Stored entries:
════════════════

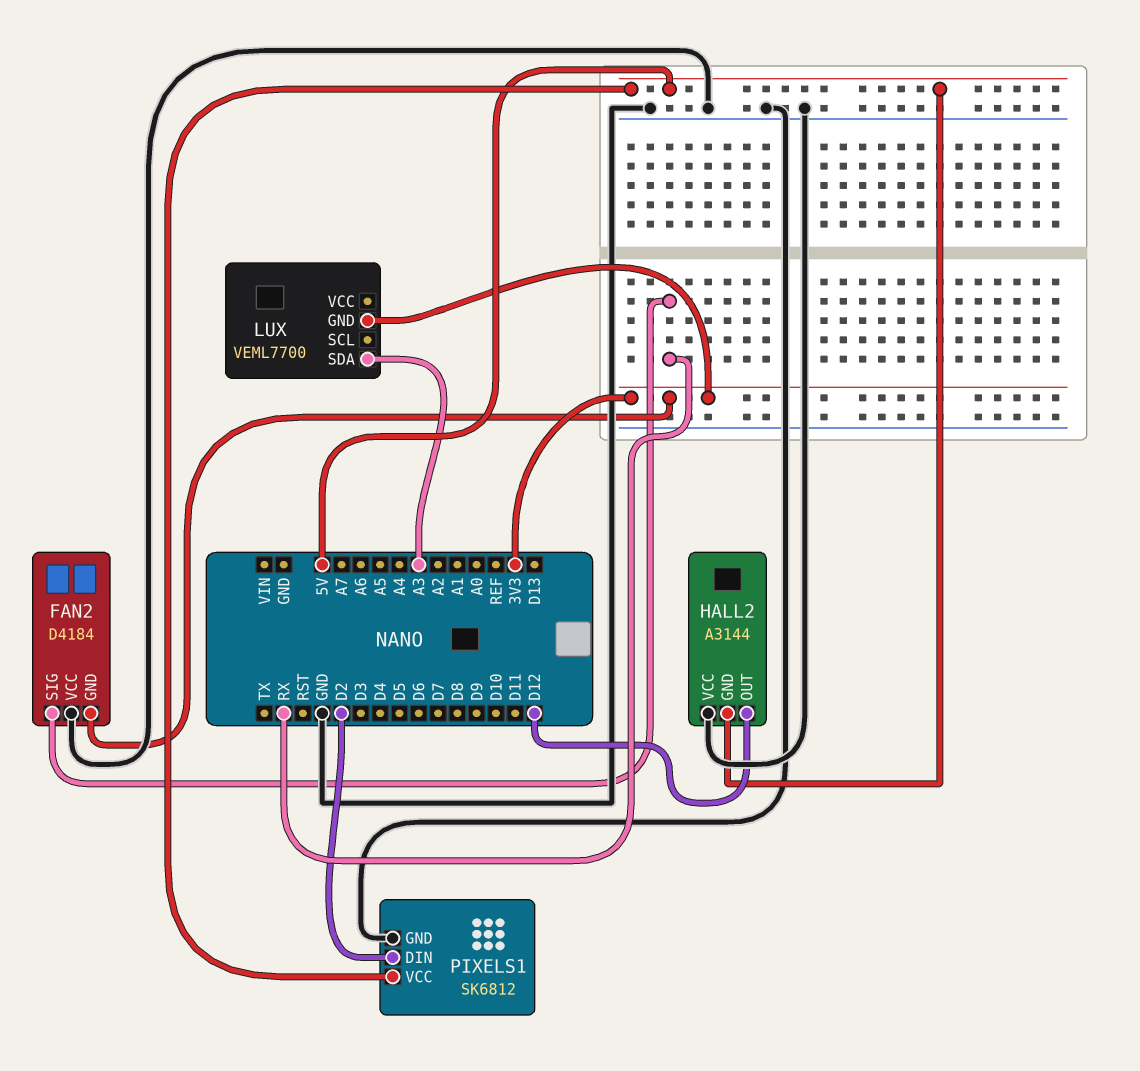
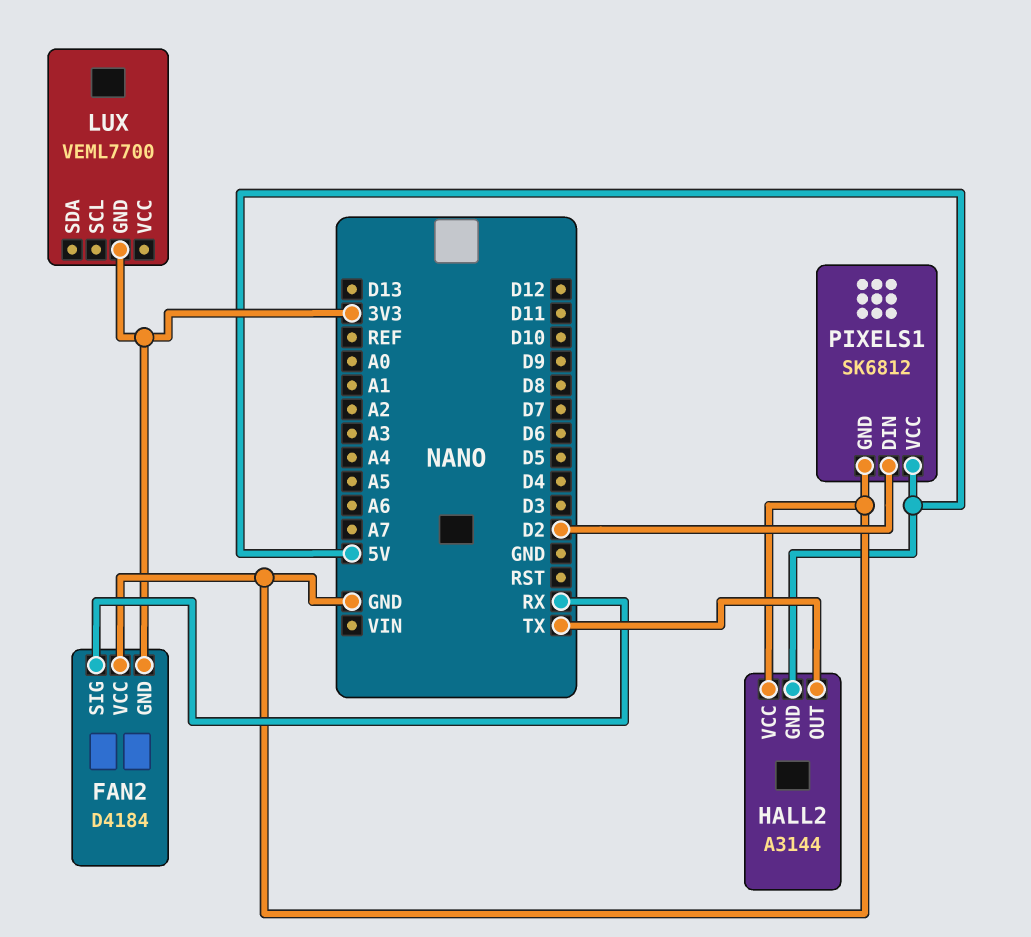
HALL2 pin OUT: D12 -> TX
LUX pin SDA: A3 -> none

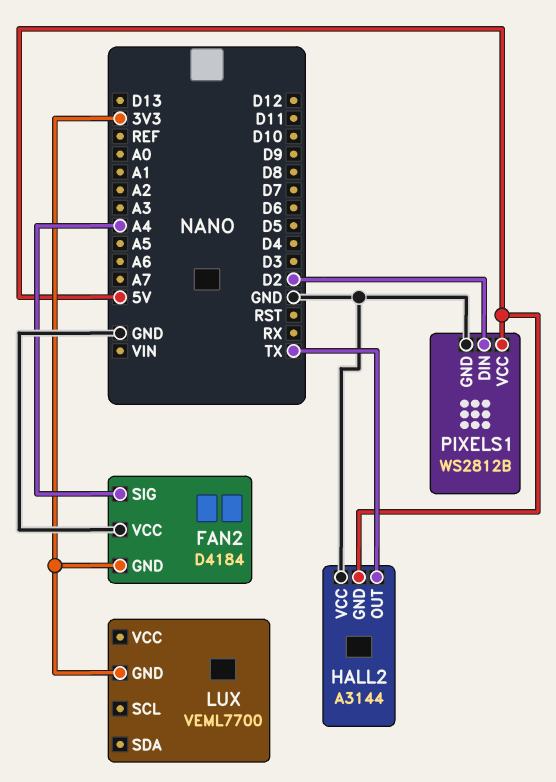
FAN2 pin SIG: RX -> A4
PIXELS1: SK6812 -> WS2812B

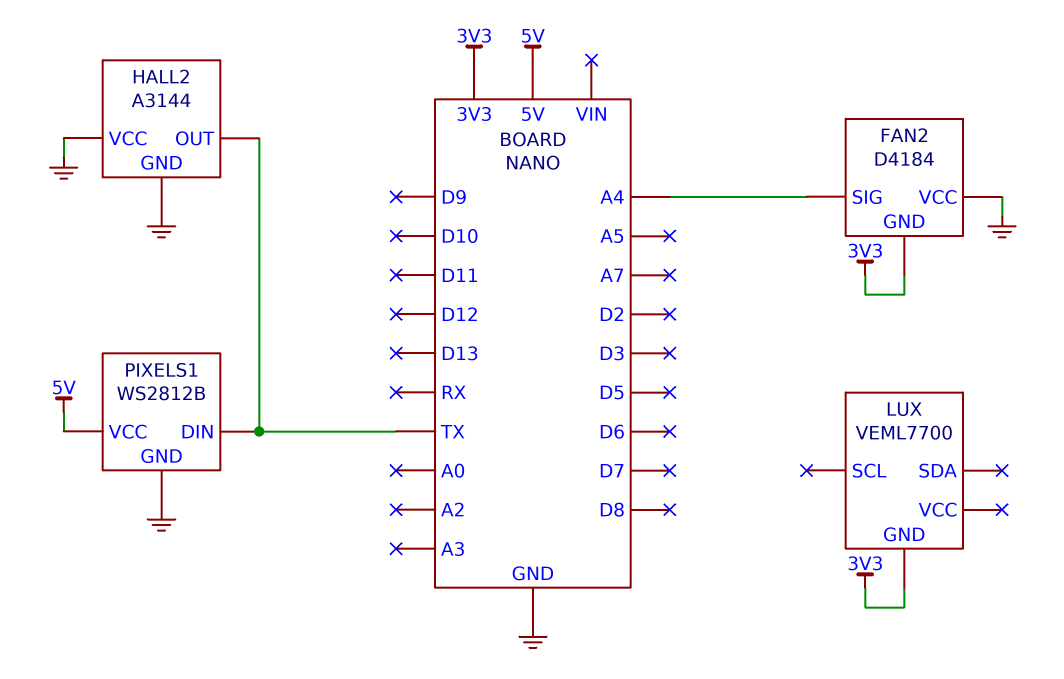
HALL2 pin GND: 5V -> GND
PIXELS1 pin DIN: D2 -> TX

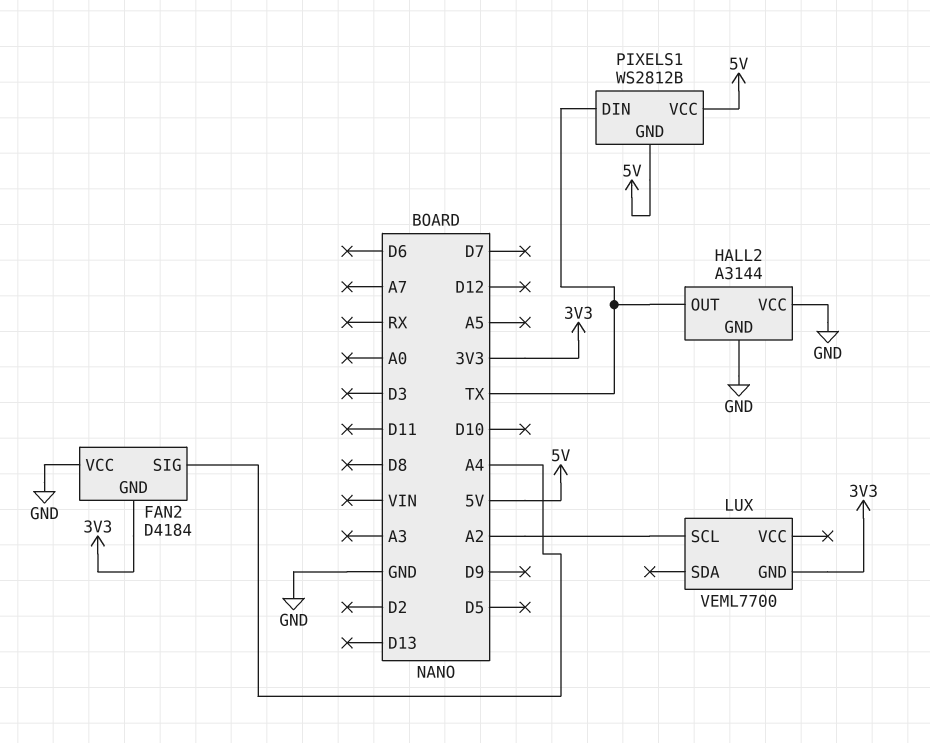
LUX pin SCL: none -> A2
PIXELS1 pin GND: GND -> 5V

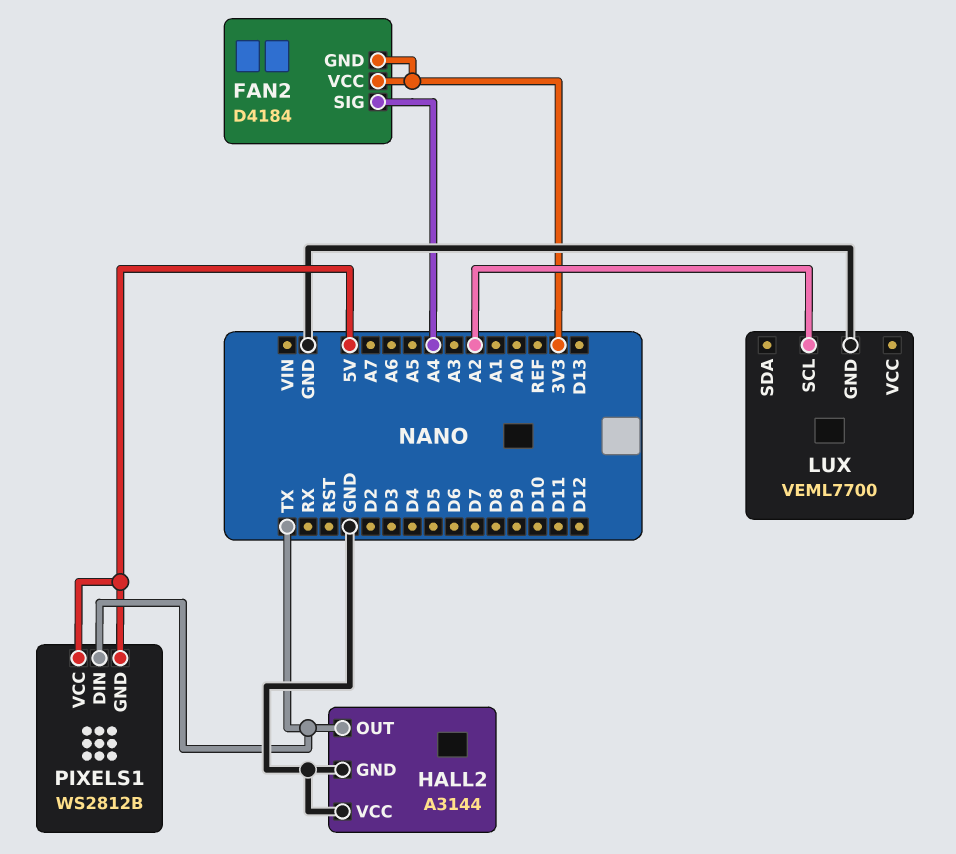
FAN2 pin VCC: GND -> 3V3
LUX pin GND: 3V3 -> GND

════════════════

Looking at the data, how many lines hold the string "none"? Reply with the number alone.

### ANSWER BELOW
2